#### [Task statement]
Which lines come from the start of the records through the line that holds "red plate D6:E6"? Write them out word for word.

■ ■ ■ ■

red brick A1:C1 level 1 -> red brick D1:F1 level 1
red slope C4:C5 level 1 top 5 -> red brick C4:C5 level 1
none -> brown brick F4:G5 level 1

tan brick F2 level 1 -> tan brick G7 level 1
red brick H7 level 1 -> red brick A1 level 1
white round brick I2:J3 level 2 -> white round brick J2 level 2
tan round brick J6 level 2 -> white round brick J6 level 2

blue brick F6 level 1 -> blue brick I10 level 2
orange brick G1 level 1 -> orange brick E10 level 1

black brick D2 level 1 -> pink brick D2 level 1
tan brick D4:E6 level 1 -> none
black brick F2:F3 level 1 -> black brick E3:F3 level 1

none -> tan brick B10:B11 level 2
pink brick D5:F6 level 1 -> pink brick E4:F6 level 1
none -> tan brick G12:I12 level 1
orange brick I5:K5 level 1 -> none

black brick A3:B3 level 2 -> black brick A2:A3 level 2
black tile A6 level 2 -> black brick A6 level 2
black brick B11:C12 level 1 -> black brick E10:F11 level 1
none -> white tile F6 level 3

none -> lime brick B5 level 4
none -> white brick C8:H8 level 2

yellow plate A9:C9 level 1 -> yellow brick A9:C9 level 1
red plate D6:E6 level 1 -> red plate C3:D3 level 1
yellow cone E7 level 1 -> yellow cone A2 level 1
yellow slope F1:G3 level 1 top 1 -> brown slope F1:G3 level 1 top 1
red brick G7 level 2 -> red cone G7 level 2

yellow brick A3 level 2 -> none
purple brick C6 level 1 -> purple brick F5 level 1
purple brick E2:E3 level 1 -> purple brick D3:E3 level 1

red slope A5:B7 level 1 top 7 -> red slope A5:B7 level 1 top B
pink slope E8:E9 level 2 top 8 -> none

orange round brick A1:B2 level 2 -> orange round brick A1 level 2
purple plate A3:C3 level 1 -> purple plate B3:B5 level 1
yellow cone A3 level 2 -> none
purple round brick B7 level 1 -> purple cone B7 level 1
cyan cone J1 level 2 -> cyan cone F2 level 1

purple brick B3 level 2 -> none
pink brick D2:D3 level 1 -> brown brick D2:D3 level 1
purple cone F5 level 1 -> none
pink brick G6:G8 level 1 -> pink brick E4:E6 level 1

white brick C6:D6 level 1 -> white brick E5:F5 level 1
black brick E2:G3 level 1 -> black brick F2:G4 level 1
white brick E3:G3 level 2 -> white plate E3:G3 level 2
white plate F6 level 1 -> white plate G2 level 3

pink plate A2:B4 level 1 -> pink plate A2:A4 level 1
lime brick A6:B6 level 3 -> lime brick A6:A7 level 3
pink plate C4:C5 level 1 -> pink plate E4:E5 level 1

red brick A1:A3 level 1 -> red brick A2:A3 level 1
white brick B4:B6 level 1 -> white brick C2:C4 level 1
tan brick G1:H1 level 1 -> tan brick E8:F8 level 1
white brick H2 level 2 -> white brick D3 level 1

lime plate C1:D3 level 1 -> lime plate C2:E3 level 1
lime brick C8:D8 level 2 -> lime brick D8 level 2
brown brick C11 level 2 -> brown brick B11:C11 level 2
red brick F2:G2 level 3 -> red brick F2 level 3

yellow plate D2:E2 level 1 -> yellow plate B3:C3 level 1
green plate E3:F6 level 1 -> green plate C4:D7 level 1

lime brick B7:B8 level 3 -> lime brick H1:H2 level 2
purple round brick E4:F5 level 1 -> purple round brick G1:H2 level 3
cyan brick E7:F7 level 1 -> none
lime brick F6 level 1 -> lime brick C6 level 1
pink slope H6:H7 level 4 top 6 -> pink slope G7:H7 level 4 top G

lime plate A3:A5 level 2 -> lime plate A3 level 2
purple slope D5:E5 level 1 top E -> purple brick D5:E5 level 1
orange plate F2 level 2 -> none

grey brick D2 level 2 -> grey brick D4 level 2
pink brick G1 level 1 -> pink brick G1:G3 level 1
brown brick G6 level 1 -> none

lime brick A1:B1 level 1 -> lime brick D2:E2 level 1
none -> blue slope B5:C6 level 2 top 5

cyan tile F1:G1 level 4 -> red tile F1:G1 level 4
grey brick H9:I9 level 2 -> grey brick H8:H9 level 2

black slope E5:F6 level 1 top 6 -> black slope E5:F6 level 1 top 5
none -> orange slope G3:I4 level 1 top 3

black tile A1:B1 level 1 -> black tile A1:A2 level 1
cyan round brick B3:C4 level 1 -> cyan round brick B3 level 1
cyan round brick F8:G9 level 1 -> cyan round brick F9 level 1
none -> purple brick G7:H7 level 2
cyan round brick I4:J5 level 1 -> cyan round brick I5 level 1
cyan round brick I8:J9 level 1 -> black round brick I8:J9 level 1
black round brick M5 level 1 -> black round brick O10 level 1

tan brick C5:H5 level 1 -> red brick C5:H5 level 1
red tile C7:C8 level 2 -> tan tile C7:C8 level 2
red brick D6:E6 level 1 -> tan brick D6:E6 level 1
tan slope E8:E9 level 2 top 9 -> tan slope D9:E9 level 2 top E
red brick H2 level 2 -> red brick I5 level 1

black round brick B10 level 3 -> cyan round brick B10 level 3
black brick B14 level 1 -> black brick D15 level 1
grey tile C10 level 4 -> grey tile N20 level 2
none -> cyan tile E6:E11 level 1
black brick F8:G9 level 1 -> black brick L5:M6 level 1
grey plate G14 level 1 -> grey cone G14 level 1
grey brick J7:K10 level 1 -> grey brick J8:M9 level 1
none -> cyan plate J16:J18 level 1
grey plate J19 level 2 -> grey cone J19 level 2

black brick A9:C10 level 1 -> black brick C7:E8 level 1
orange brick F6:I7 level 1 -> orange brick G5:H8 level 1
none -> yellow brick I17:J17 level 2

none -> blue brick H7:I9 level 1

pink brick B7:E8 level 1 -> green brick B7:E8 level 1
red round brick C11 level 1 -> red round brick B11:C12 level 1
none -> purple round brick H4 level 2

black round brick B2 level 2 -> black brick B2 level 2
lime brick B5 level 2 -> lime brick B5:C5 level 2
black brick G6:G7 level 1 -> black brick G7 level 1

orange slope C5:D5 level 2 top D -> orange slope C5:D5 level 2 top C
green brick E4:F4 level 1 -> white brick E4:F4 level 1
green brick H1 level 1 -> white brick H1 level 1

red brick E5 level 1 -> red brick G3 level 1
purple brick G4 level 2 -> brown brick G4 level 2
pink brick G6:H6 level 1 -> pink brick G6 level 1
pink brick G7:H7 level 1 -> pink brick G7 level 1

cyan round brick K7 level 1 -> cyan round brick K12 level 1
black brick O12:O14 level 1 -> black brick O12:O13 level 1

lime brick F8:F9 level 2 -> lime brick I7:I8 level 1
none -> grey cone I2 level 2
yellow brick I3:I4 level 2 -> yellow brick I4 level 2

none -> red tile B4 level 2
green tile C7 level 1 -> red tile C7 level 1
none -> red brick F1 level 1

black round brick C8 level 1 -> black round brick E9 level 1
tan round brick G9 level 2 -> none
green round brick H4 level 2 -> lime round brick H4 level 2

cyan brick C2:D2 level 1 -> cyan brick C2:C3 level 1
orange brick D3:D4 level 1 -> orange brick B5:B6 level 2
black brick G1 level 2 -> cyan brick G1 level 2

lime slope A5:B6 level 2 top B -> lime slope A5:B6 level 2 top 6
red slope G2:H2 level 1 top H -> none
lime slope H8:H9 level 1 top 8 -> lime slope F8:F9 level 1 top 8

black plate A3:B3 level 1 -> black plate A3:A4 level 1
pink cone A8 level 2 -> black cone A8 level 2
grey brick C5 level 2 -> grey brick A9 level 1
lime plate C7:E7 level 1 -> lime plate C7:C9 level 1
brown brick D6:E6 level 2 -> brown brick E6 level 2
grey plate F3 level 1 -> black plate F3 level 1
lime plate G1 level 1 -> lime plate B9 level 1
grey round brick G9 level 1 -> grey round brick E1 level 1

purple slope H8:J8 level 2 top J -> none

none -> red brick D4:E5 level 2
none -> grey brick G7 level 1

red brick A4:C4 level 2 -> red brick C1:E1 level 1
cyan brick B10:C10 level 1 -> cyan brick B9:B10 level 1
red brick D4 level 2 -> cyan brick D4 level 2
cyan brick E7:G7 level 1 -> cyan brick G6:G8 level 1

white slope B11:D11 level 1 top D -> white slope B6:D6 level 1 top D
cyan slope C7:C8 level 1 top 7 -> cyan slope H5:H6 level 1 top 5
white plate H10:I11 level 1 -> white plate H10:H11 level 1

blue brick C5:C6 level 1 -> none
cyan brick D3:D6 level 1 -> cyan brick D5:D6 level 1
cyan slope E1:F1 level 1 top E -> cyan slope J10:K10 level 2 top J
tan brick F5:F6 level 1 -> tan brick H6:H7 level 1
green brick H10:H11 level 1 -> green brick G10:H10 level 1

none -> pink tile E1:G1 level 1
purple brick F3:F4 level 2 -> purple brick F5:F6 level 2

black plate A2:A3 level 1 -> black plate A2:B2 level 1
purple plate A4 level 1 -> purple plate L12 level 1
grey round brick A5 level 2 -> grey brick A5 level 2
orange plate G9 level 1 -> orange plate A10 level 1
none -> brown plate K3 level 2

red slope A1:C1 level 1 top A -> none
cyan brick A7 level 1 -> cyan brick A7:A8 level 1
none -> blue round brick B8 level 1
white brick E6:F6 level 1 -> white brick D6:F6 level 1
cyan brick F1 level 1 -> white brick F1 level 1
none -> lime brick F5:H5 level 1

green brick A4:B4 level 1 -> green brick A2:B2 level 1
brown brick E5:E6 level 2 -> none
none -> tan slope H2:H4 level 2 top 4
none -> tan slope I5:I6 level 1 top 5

■ ■ ■ ■

#### [Answer area]
red brick A1:C1 level 1 -> red brick D1:F1 level 1
red slope C4:C5 level 1 top 5 -> red brick C4:C5 level 1
none -> brown brick F4:G5 level 1

tan brick F2 level 1 -> tan brick G7 level 1
red brick H7 level 1 -> red brick A1 level 1
white round brick I2:J3 level 2 -> white round brick J2 level 2
tan round brick J6 level 2 -> white round brick J6 level 2

blue brick F6 level 1 -> blue brick I10 level 2
orange brick G1 level 1 -> orange brick E10 level 1

black brick D2 level 1 -> pink brick D2 level 1
tan brick D4:E6 level 1 -> none
black brick F2:F3 level 1 -> black brick E3:F3 level 1

none -> tan brick B10:B11 level 2
pink brick D5:F6 level 1 -> pink brick E4:F6 level 1
none -> tan brick G12:I12 level 1
orange brick I5:K5 level 1 -> none

black brick A3:B3 level 2 -> black brick A2:A3 level 2
black tile A6 level 2 -> black brick A6 level 2
black brick B11:C12 level 1 -> black brick E10:F11 level 1
none -> white tile F6 level 3

none -> lime brick B5 level 4
none -> white brick C8:H8 level 2

yellow plate A9:C9 level 1 -> yellow brick A9:C9 level 1
red plate D6:E6 level 1 -> red plate C3:D3 level 1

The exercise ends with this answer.